═══ RECORDS FOR THE EXERCISE

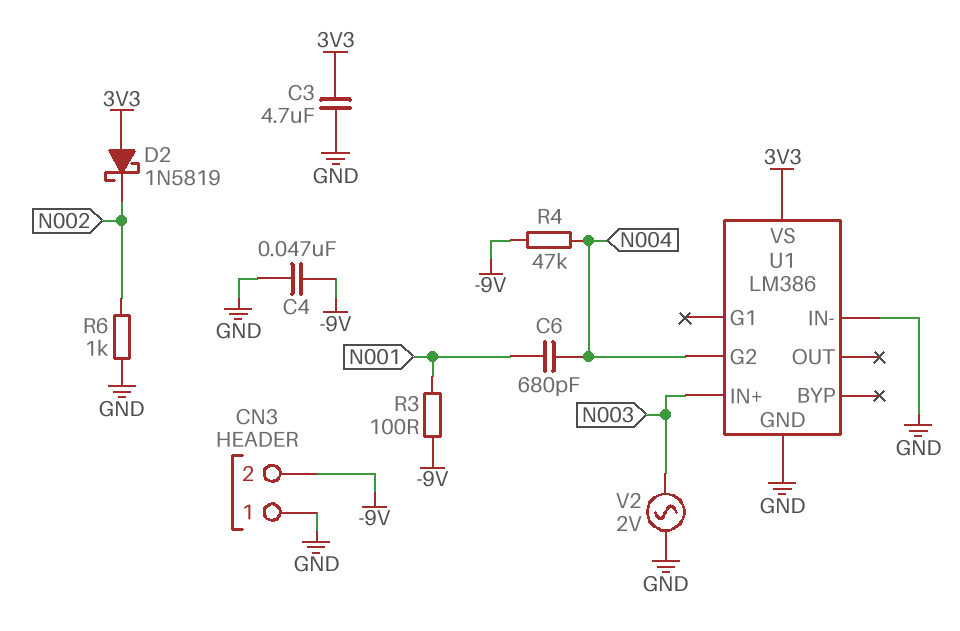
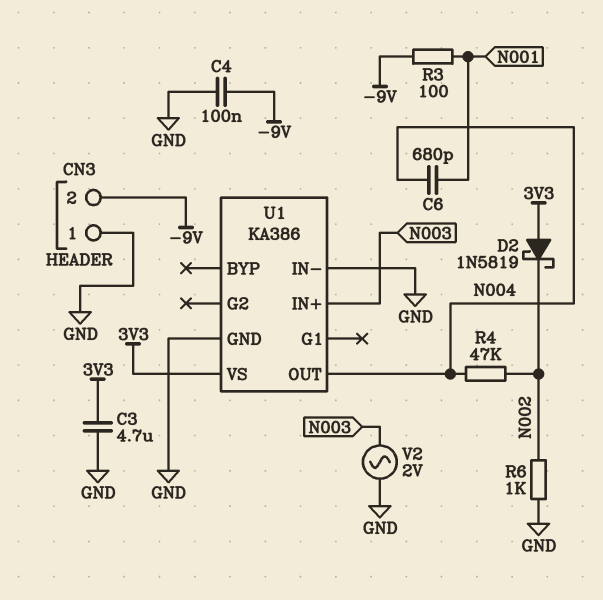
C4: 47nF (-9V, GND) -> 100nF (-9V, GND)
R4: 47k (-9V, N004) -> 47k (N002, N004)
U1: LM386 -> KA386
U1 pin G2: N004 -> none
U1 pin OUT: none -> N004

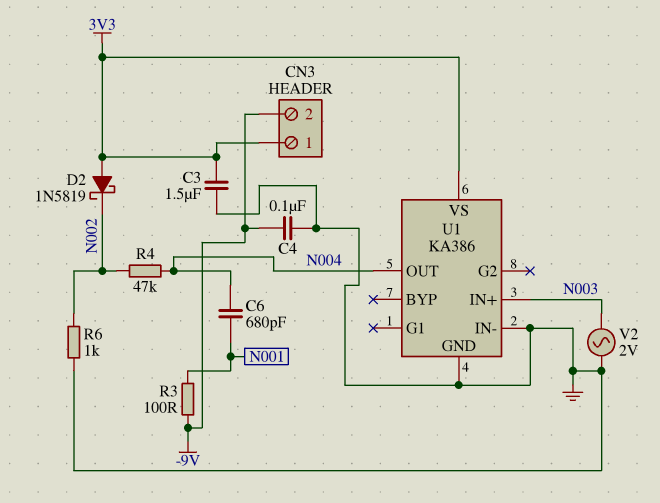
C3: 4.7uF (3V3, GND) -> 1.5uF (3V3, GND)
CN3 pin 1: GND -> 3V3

══════
═══ RECORDS FOR THE EXERCISE

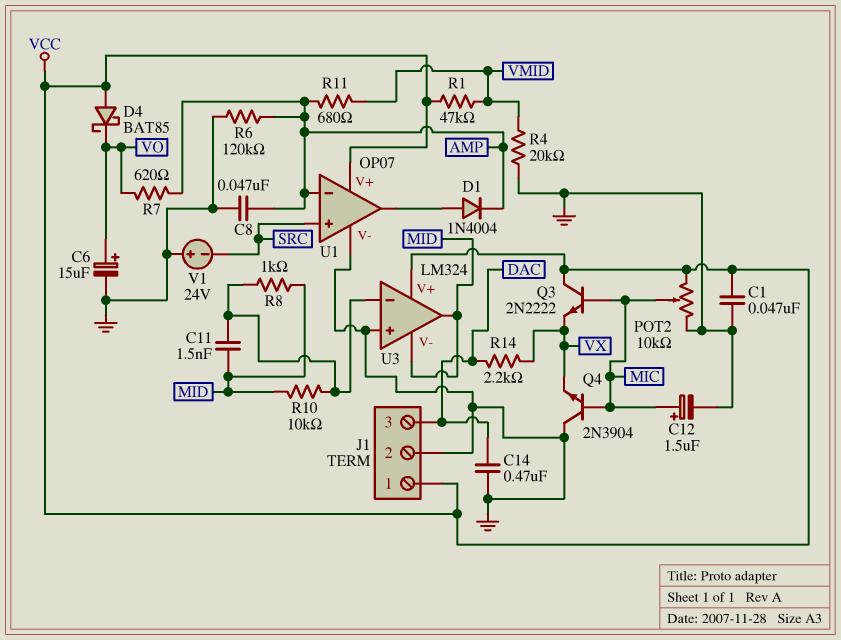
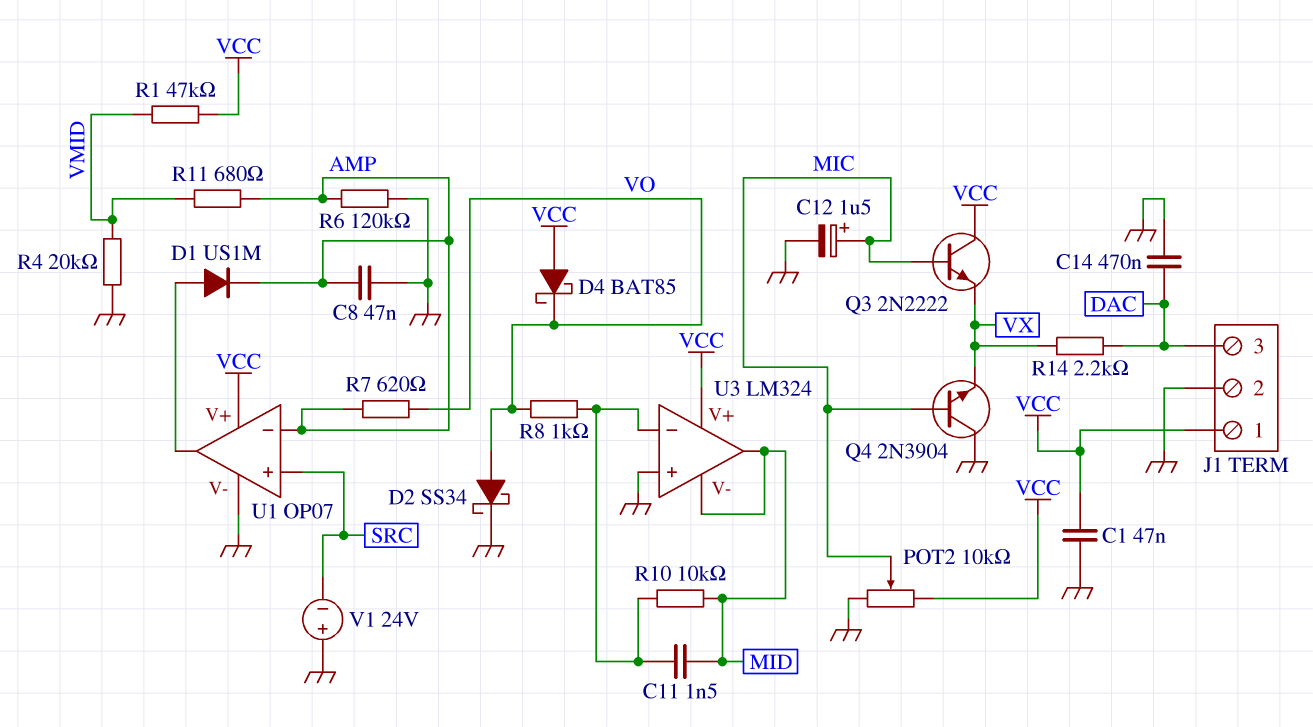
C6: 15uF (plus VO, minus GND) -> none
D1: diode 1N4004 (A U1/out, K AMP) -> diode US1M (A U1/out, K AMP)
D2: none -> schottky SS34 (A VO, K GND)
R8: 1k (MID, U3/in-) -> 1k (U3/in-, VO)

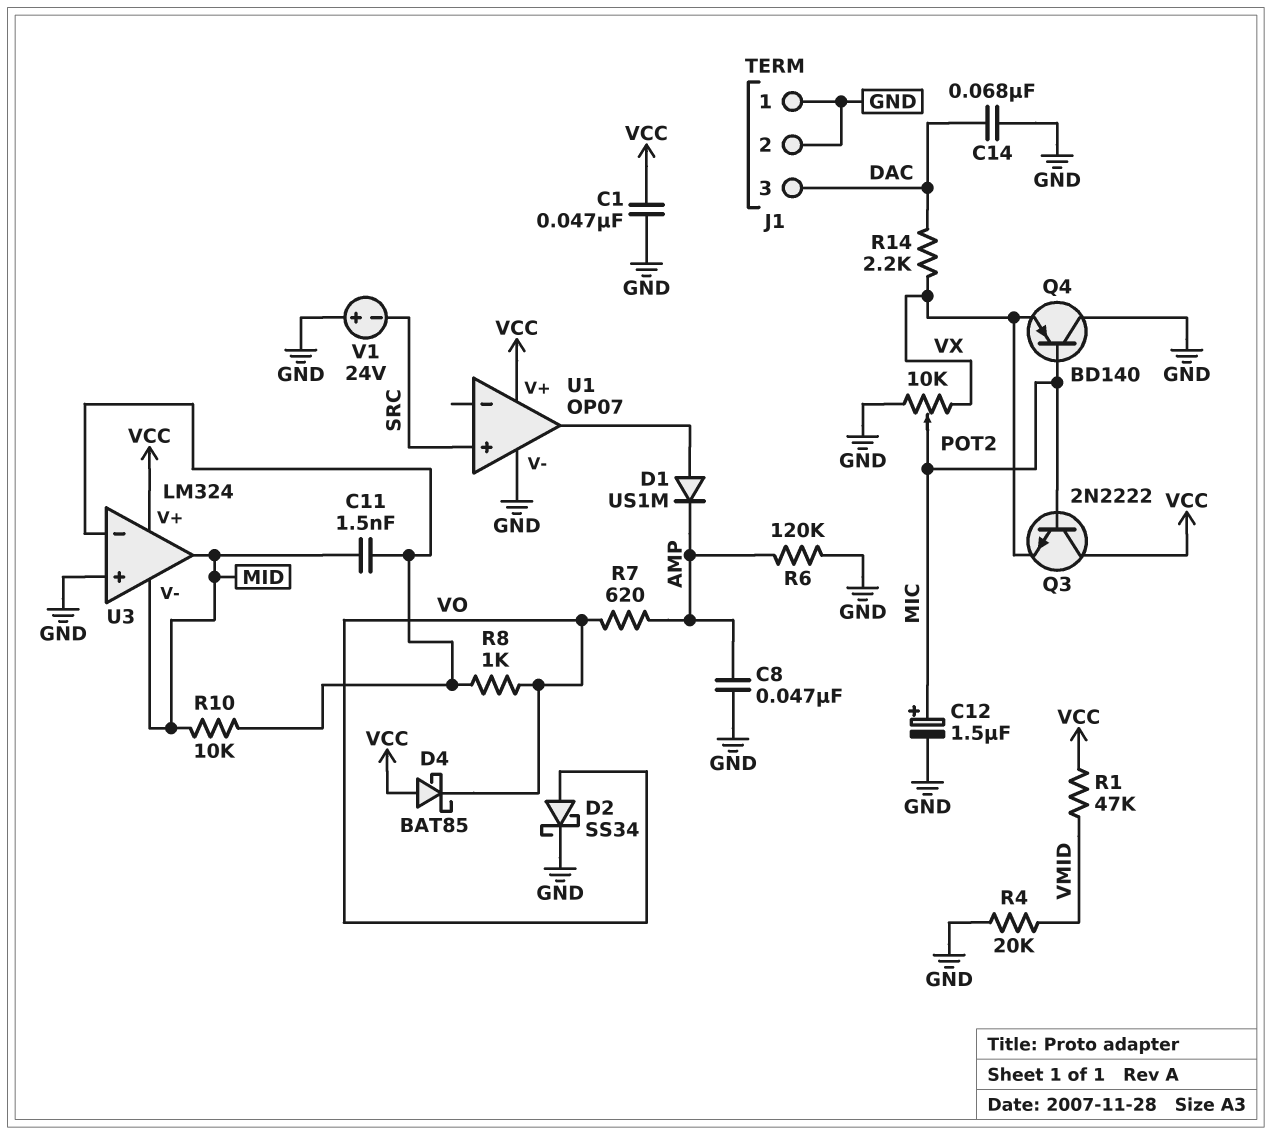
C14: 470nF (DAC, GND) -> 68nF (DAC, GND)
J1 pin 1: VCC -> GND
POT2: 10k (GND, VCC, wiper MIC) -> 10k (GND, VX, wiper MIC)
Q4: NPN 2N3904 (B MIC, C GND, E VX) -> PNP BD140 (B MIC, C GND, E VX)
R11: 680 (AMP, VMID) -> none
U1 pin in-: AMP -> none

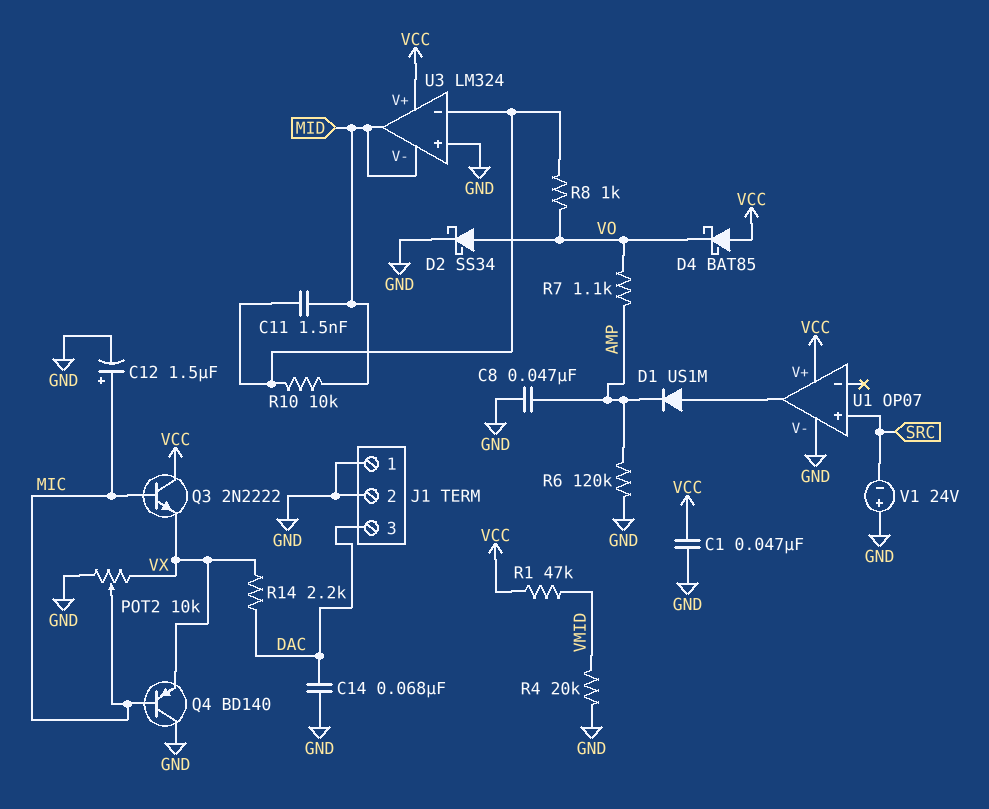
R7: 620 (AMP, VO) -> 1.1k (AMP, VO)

══════

◆ EXERCISE GOAL
Starting at the line above that has "POT2: 10k (GND, VCC, wiper" and ending at the line that has "R7: 620 (AMP, VO) -> 1.1k (AMP, VO)", copy each line exactly, leaving the pictures out and adding nothing.

◆ OUTPUT OF THE EXERCISE
POT2: 10k (GND, VCC, wiper MIC) -> 10k (GND, VX, wiper MIC)
Q4: NPN 2N3904 (B MIC, C GND, E VX) -> PNP BD140 (B MIC, C GND, E VX)
R11: 680 (AMP, VMID) -> none
U1 pin in-: AMP -> none

R7: 620 (AMP, VO) -> 1.1k (AMP, VO)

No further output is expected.